====== Available data
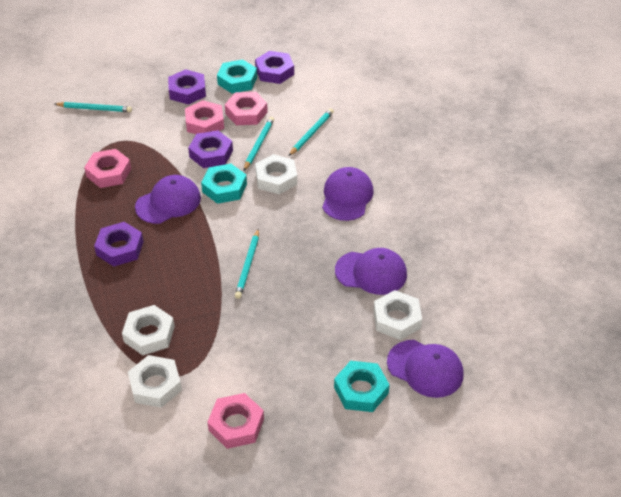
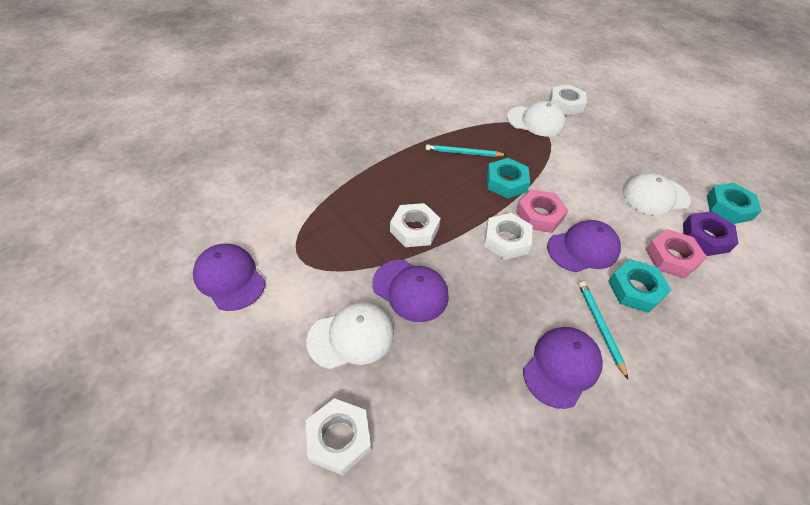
pink nut: 4 -> 2
purple nut: 4 -> 1
turquoise pencil: 4 -> 2
white cap: 0 -> 3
============
* **Task goal**
Exclude the pictures, and transcribe all of the material exactly.

* **Finished exercise**
pink nut: 4 -> 2
purple nut: 4 -> 1
turquoise pencil: 4 -> 2
white cap: 0 -> 3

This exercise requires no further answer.